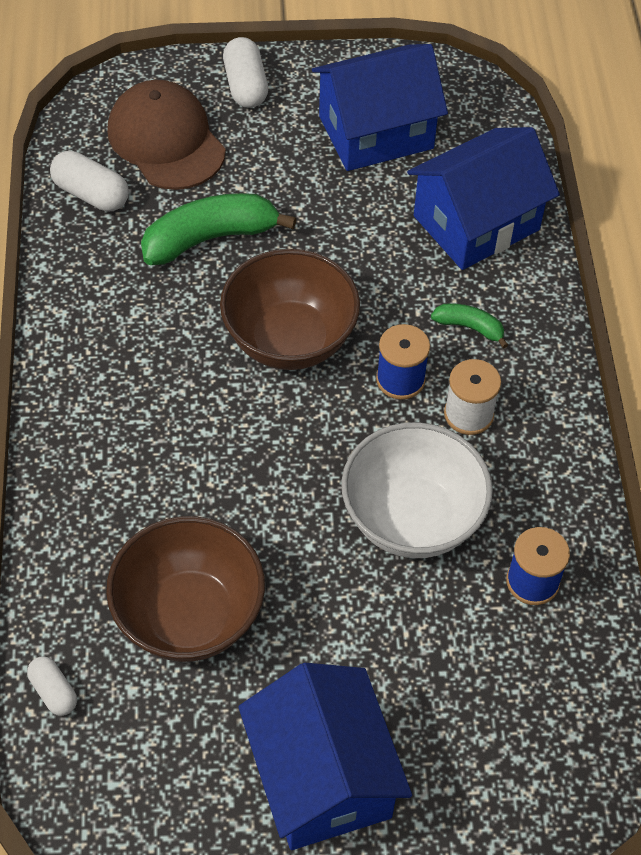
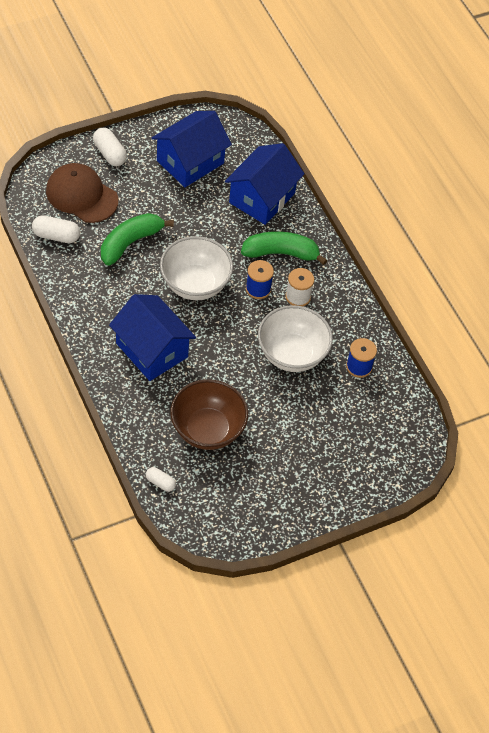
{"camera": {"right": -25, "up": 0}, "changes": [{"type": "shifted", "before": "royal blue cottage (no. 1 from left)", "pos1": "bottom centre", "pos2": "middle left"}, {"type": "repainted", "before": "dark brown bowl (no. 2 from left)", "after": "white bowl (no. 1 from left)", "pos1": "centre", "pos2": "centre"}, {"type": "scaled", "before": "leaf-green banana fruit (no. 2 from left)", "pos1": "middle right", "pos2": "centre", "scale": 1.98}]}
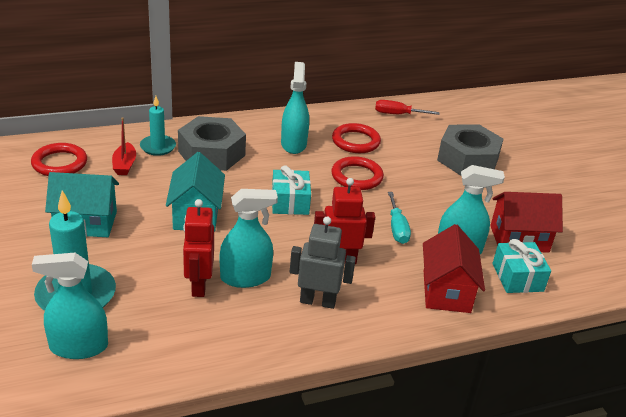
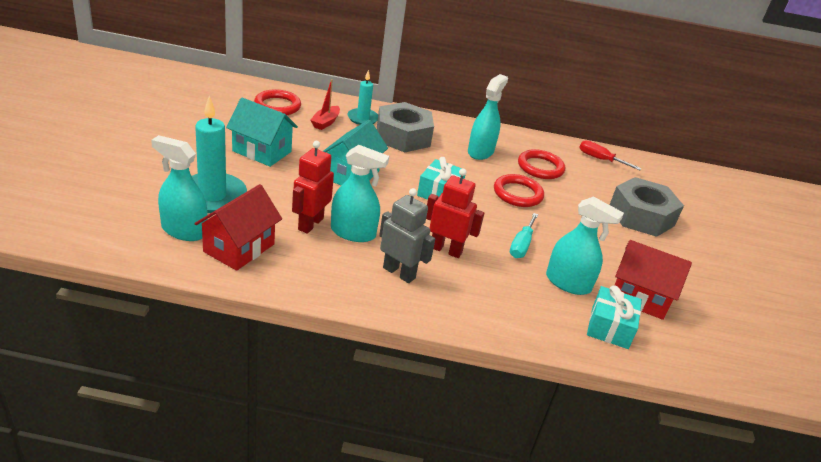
{"camera": {"right": 25, "up": 0}, "changes": [{"type": "shifted", "before": "red cottage (no. 1 from left)", "pos1": "middle right", "pos2": "middle left"}]}
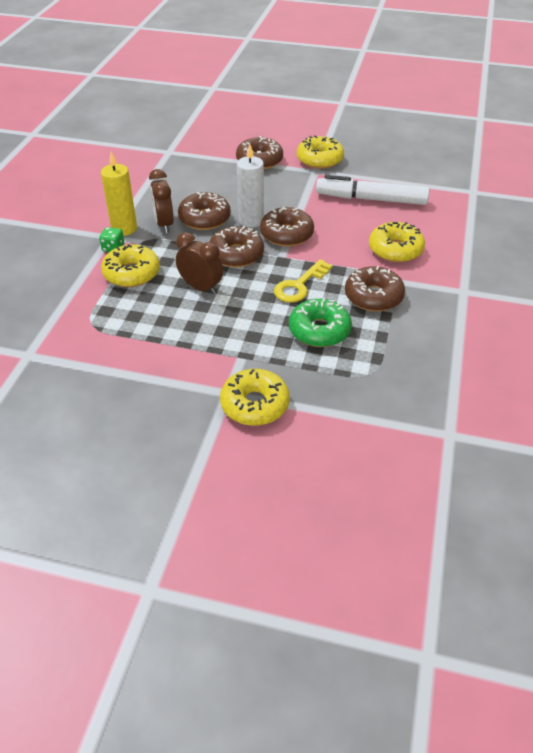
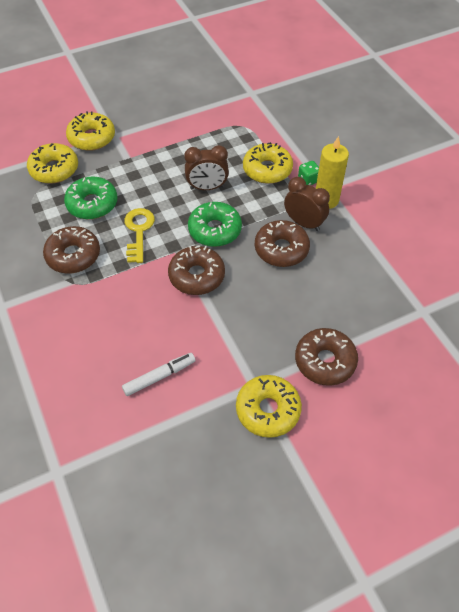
{"camera": {"right": 140, "up": 10}, "changes": [{"type": "shifted", "before": "golden doughnut (no. 4 from left in the first image)", "after": "golden doughnut (no. 1 from left)", "pos1": "top right", "pos2": "top left"}, {"type": "scaled", "before": "white marker pen", "pos1": "top right", "pos2": "centre", "scale": 0.56}, {"type": "repainted", "before": "dark brown doughnut (no. 2 from left)", "after": "leaf-green doughnut (no. 2 from left)", "pos1": "top centre", "pos2": "centre"}, {"type": "gone", "before": "white wax candle", "pos1": "top centre"}]}
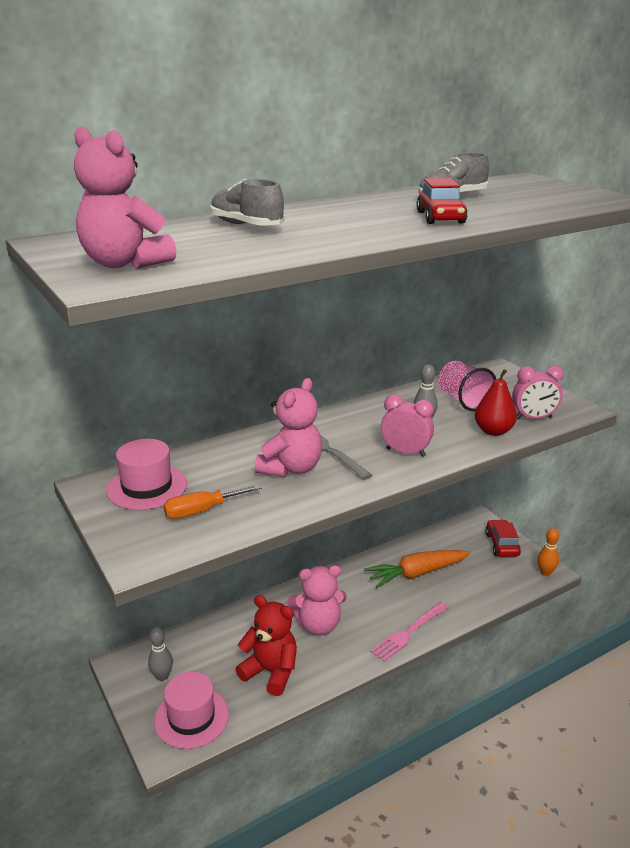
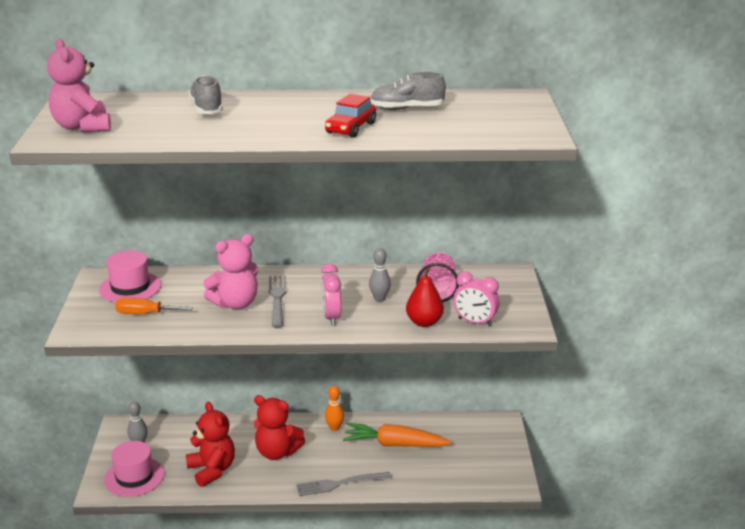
{"camera": {"right": 30, "up": 0}, "changes": [{"type": "repainted", "before": "rosy teddy bear (no. 3 from left)", "after": "red teddy bear (no. 2 from left)", "pos1": "bottom centre", "pos2": "bottom centre"}, {"type": "repainted", "before": "rosy fork", "after": "ash-grey fork (no. 2 from left)", "pos1": "bottom centre", "pos2": "bottom centre"}, {"type": "rotated", "before": "rosy bedside clock (no. 1 from left)", "pos1": "centre", "pos2": "centre", "turn": -150}, {"type": "shifted", "before": "bright orange skittle", "pos1": "middle right", "pos2": "bottom centre"}, {"type": "gone", "before": "red car (no. 2 from left)", "pos1": "middle right"}]}
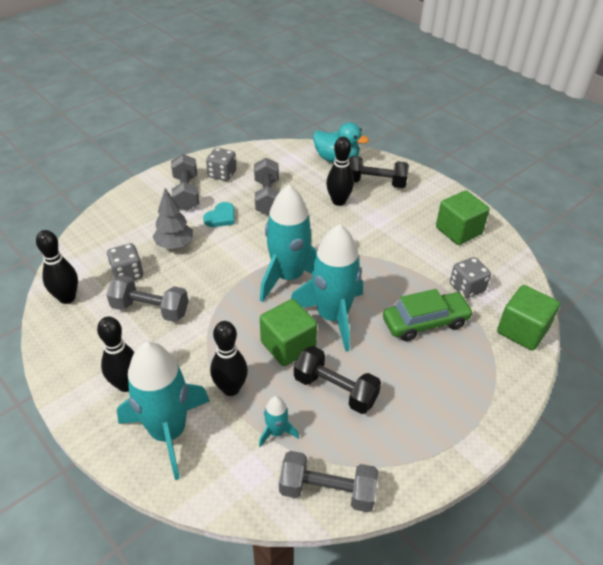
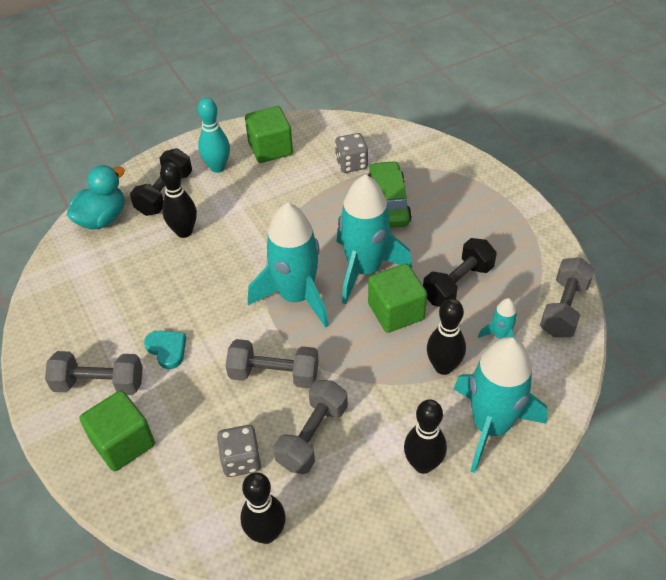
{"camera": {"right": -75, "up": 5}, "changes": [{"type": "shifted", "before": "leaf-green cube (no. 3 from left in the first image)", "after": "leaf-green cube (no. 1 from left)", "pos1": "middle right", "pos2": "bottom left"}, {"type": "new", "after": "teal skittle", "pos2": "top left"}, {"type": "shifted", "before": "ash-grey free weight (no. 3 from left in the first image)", "after": "ash-grey free weight (no. 2 from left)", "pos1": "top centre", "pos2": "centre"}, {"type": "gone", "before": "ash-grey fir tree", "pos1": "middle left"}, {"type": "gone", "before": "ash-grey dice (no. 2 from left)", "pos1": "top centre"}]}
|---|
__INSTRUCTIONS FOR THE TASK__. Set down the records above exactly, leaving out pictures.

__EXPECTED ANSWER__.
{"camera": {"right": -25, "up": 0}, "changes": [{"type": "shifted", "before": "royal blue cottage (no. 1 from left)", "pos1": "bottom centre", "pos2": "middle left"}, {"type": "repainted", "before": "dark brown bowl (no. 2 from left)", "after": "white bowl (no. 1 from left)", "pos1": "centre", "pos2": "centre"}, {"type": "scaled", "before": "leaf-green banana fruit (no. 2 from left)", "pos1": "middle right", "pos2": "centre", "scale": 1.98}]}
{"camera": {"right": 25, "up": 0}, "changes": [{"type": "shifted", "before": "red cottage (no. 1 from left)", "pos1": "middle right", "pos2": "middle left"}]}
{"camera": {"right": 140, "up": 10}, "changes": [{"type": "shifted", "before": "golden doughnut (no. 4 from left in the first image)", "after": "golden doughnut (no. 1 from left)", "pos1": "top right", "pos2": "top left"}, {"type": "scaled", "before": "white marker pen", "pos1": "top right", "pos2": "centre", "scale": 0.56}, {"type": "repainted", "before": "dark brown doughnut (no. 2 from left)", "after": "leaf-green doughnut (no. 2 from left)", "pos1": "top centre", "pos2": "centre"}, {"type": "gone", "before": "white wax candle", "pos1": "top centre"}]}
{"camera": {"right": 30, "up": 0}, "changes": [{"type": "repainted", "before": "rosy teddy bear (no. 3 from left)", "after": "red teddy bear (no. 2 from left)", "pos1": "bottom centre", "pos2": "bottom centre"}, {"type": "repainted", "before": "rosy fork", "after": "ash-grey fork (no. 2 from left)", "pos1": "bottom centre", "pos2": "bottom centre"}, {"type": "rotated", "before": "rosy bedside clock (no. 1 from left)", "pos1": "centre", "pos2": "centre", "turn": -150}, {"type": "shifted", "before": "bright orange skittle", "pos1": "middle right", "pos2": "bottom centre"}, {"type": "gone", "before": "red car (no. 2 from left)", "pos1": "middle right"}]}
{"camera": {"right": -75, "up": 5}, "changes": [{"type": "shifted", "before": "leaf-green cube (no. 3 from left in the first image)", "after": "leaf-green cube (no. 1 from left)", "pos1": "middle right", "pos2": "bottom left"}, {"type": "new", "after": "teal skittle", "pos2": "top left"}, {"type": "shifted", "before": "ash-grey free weight (no. 3 from left in the first image)", "after": "ash-grey free weight (no. 2 from left)", "pos1": "top centre", "pos2": "centre"}, {"type": "gone", "before": "ash-grey fir tree", "pos1": "middle left"}, {"type": "gone", "before": "ash-grey dice (no. 2 from left)", "pos1": "top centre"}]}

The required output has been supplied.